(Saved entries)

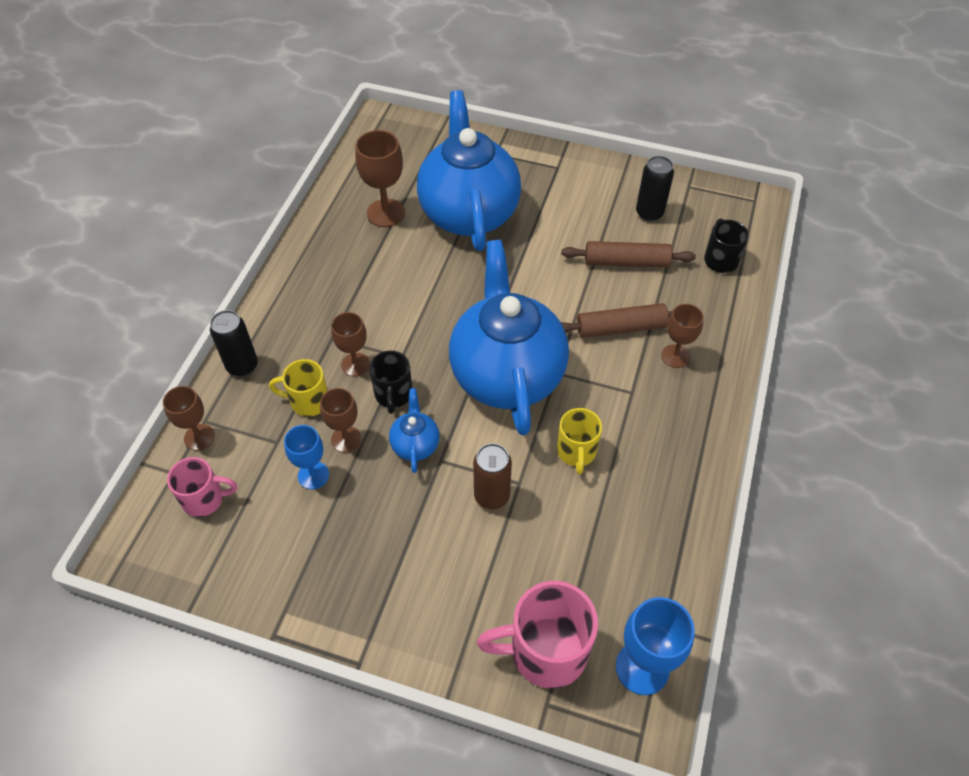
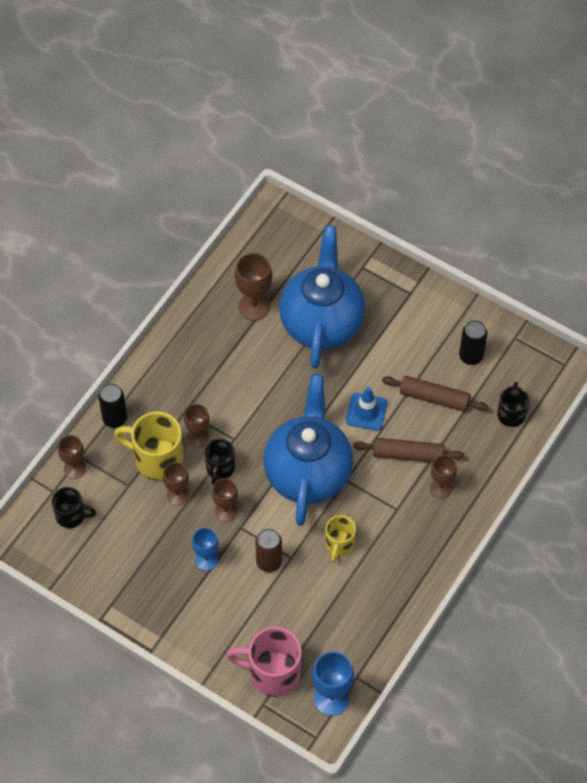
camera: 15 degrees right, 5 degrees up
(205, 499) = (71, 516): pink mug -> black mug
(308, 401) = (157, 459): yellow mug -> yellow mug, size x1.66
(313, 475) = (149, 516): blue goblet -> blue goblet (206, 560)
(415, 444) = (226, 511): blue teapot -> brown goblet
(553, 292) = (366, 412): none -> blue traffic cone

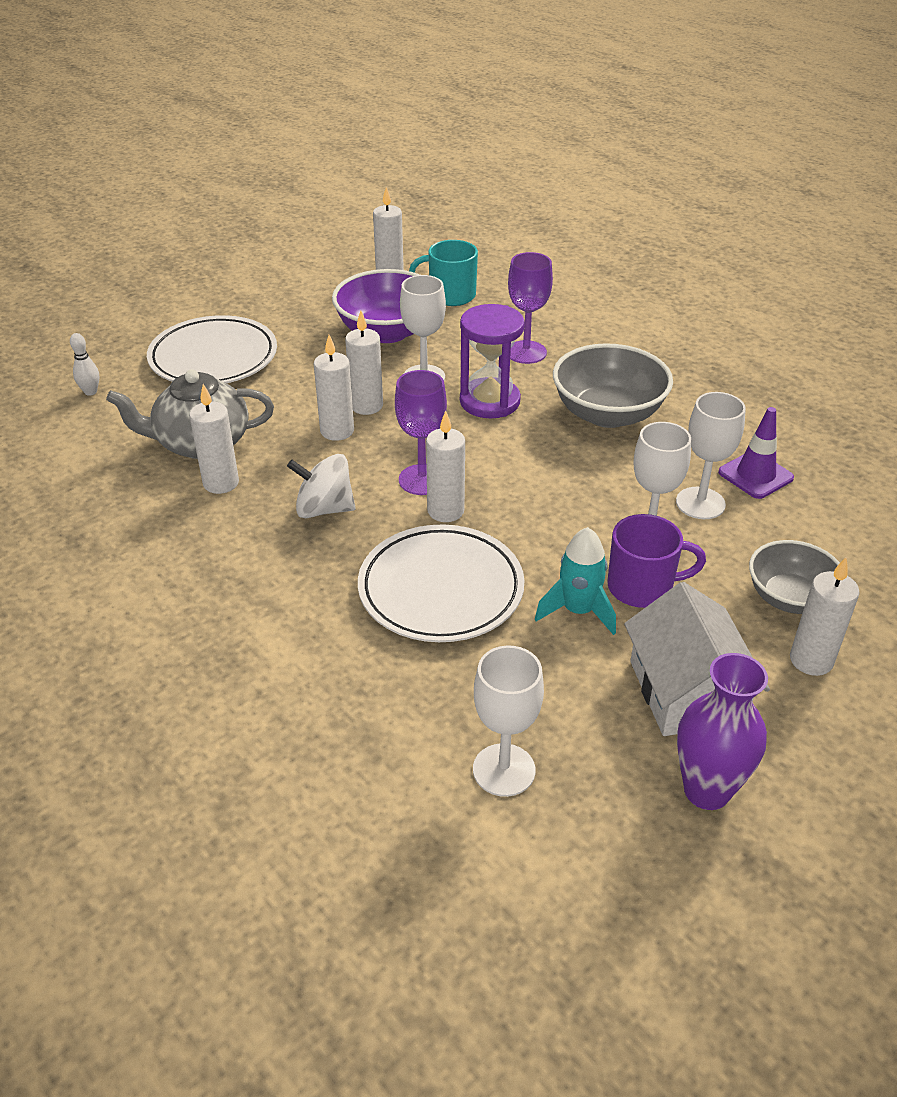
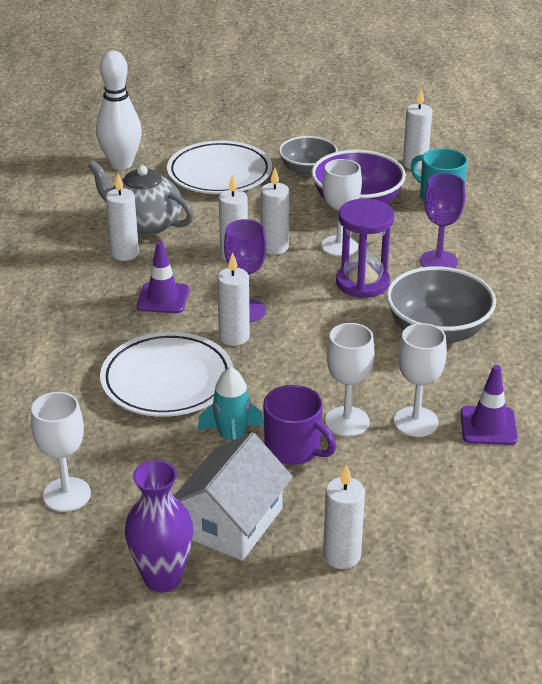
camera: 40 degrees right, 5 degrees down
(90, 392) = (121, 164): white bowling pin -> white bowling pin, size x2.33
(324, 509) = (163, 298): white spinning top -> purple traffic cone
(789, 598) = (387, 513): grey bowl -> grey bowl (307, 170)

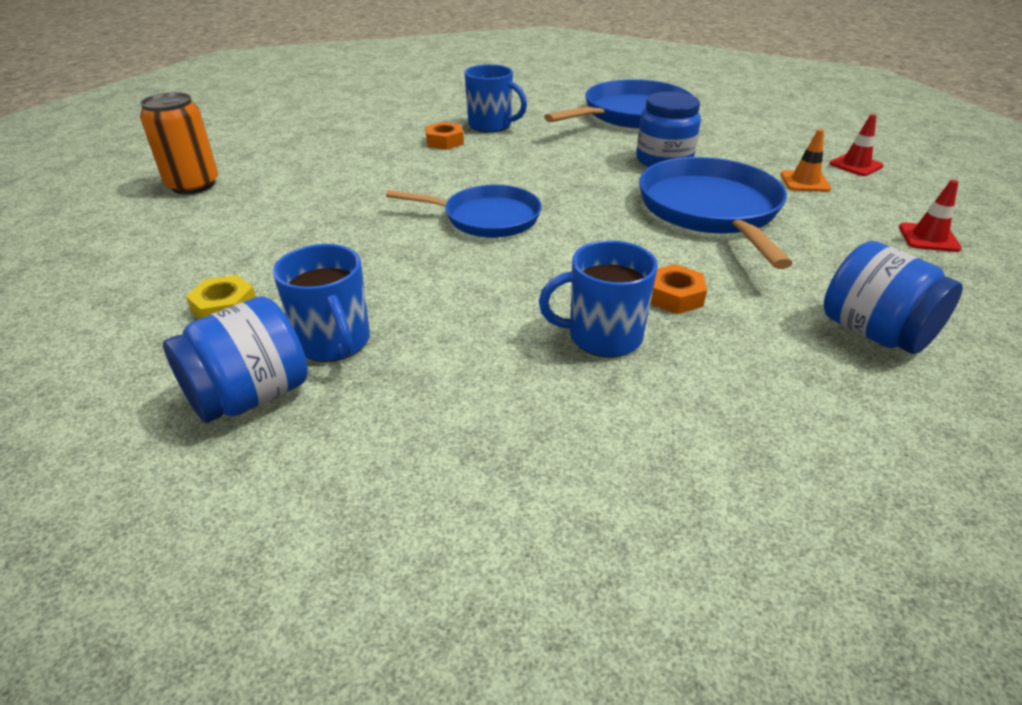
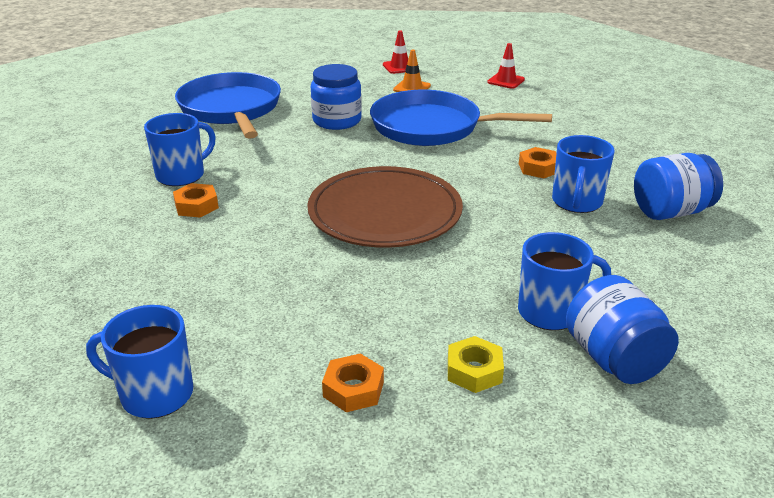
camera: 70 degrees left, 5 degrees down
(193, 185) = (155, 394): orange can -> blue mug
(197, 254) = (353, 389): none -> orange nut
(487, 218) = (385, 213): blue pan -> brown plate
(874, 333) = (596, 126): blue jar -> blue jar (670, 212)

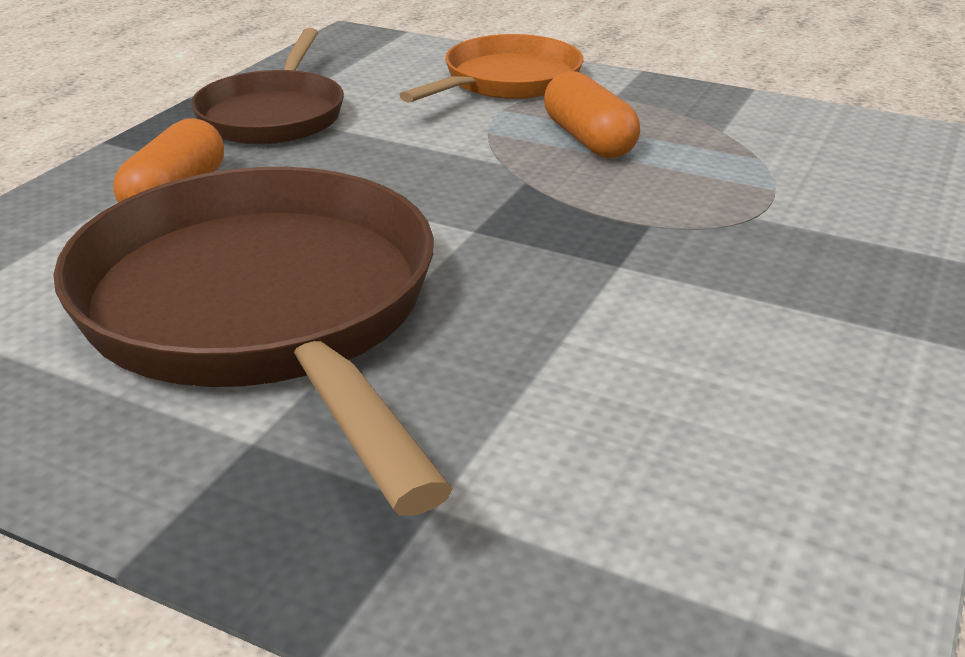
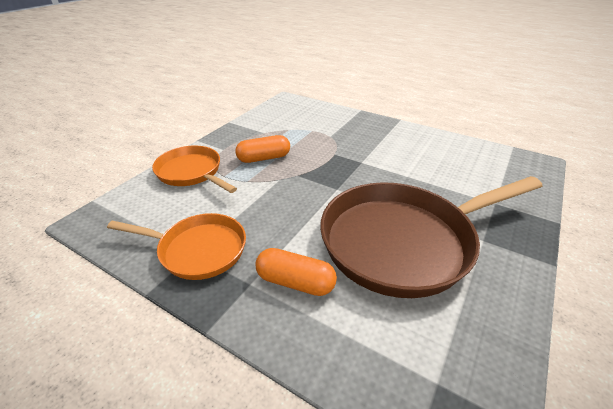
camera: 85 degrees left, 5 degrees up
(274, 115) = (197, 250): brown pan -> orange pan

*Instructions for the task*
When copying the data above, repeat every word exactly and drop the pictures.

*Expected output*
camera: 15 degrees right, 5 degrees up
(205, 499) = (71, 516): pink mug -> black mug
(308, 401) = (157, 459): yellow mug -> yellow mug, size x1.66
(313, 475) = (149, 516): blue goblet -> blue goblet (206, 560)
(415, 444) = (226, 511): blue teapot -> brown goblet
(553, 292) = (366, 412): none -> blue traffic cone

camera: 40 degrees right, 5 degrees down
(90, 392) = (121, 164): white bowling pin -> white bowling pin, size x2.33
(324, 509) = (163, 298): white spinning top -> purple traffic cone
(789, 598) = (387, 513): grey bowl -> grey bowl (307, 170)

camera: 70 degrees left, 5 degrees down
(193, 185) = (155, 394): orange can -> blue mug
(197, 254) = (353, 389): none -> orange nut
(487, 218) = (385, 213): blue pan -> brown plate
(874, 333) = (596, 126): blue jar -> blue jar (670, 212)

camera: 85 degrees left, 5 degrees up
(274, 115) = (197, 250): brown pan -> orange pan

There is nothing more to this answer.